| WHAT IS EXPECTED |
The response should consist of the listing, repeated word for word.

----------------

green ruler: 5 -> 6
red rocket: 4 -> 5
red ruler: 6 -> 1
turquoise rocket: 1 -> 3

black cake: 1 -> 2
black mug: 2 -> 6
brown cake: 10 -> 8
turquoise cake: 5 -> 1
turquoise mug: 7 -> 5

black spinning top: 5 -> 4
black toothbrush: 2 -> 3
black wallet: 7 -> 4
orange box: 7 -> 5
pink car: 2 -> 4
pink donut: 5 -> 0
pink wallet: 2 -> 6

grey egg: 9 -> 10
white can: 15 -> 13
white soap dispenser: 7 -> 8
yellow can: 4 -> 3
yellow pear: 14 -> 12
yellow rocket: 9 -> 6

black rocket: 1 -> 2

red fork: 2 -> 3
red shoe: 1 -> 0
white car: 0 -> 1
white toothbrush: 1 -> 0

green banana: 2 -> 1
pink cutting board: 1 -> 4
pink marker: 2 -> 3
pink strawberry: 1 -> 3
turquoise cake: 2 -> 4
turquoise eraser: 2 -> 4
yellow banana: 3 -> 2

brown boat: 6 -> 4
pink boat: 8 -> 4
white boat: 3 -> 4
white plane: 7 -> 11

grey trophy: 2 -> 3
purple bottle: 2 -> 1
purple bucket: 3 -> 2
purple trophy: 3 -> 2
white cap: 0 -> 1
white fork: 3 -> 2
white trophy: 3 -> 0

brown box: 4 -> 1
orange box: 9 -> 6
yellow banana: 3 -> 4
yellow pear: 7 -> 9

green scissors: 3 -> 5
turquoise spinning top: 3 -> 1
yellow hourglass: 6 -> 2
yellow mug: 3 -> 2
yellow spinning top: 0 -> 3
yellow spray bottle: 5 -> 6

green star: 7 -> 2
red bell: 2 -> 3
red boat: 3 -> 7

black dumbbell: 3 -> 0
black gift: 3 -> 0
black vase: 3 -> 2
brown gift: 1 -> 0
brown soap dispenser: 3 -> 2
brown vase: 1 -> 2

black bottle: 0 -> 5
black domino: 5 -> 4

----------------

| PROBLEM SOLUTION |
green ruler: 5 -> 6
red rocket: 4 -> 5
red ruler: 6 -> 1
turquoise rocket: 1 -> 3

black cake: 1 -> 2
black mug: 2 -> 6
brown cake: 10 -> 8
turquoise cake: 5 -> 1
turquoise mug: 7 -> 5

black spinning top: 5 -> 4
black toothbrush: 2 -> 3
black wallet: 7 -> 4
orange box: 7 -> 5
pink car: 2 -> 4
pink donut: 5 -> 0
pink wallet: 2 -> 6

grey egg: 9 -> 10
white can: 15 -> 13
white soap dispenser: 7 -> 8
yellow can: 4 -> 3
yellow pear: 14 -> 12
yellow rocket: 9 -> 6

black rocket: 1 -> 2

red fork: 2 -> 3
red shoe: 1 -> 0
white car: 0 -> 1
white toothbrush: 1 -> 0

green banana: 2 -> 1
pink cutting board: 1 -> 4
pink marker: 2 -> 3
pink strawberry: 1 -> 3
turquoise cake: 2 -> 4
turquoise eraser: 2 -> 4
yellow banana: 3 -> 2

brown boat: 6 -> 4
pink boat: 8 -> 4
white boat: 3 -> 4
white plane: 7 -> 11

grey trophy: 2 -> 3
purple bottle: 2 -> 1
purple bucket: 3 -> 2
purple trophy: 3 -> 2
white cap: 0 -> 1
white fork: 3 -> 2
white trophy: 3 -> 0

brown box: 4 -> 1
orange box: 9 -> 6
yellow banana: 3 -> 4
yellow pear: 7 -> 9

green scissors: 3 -> 5
turquoise spinning top: 3 -> 1
yellow hourglass: 6 -> 2
yellow mug: 3 -> 2
yellow spinning top: 0 -> 3
yellow spray bottle: 5 -> 6

green star: 7 -> 2
red bell: 2 -> 3
red boat: 3 -> 7

black dumbbell: 3 -> 0
black gift: 3 -> 0
black vase: 3 -> 2
brown gift: 1 -> 0
brown soap dispenser: 3 -> 2
brown vase: 1 -> 2

black bottle: 0 -> 5
black domino: 5 -> 4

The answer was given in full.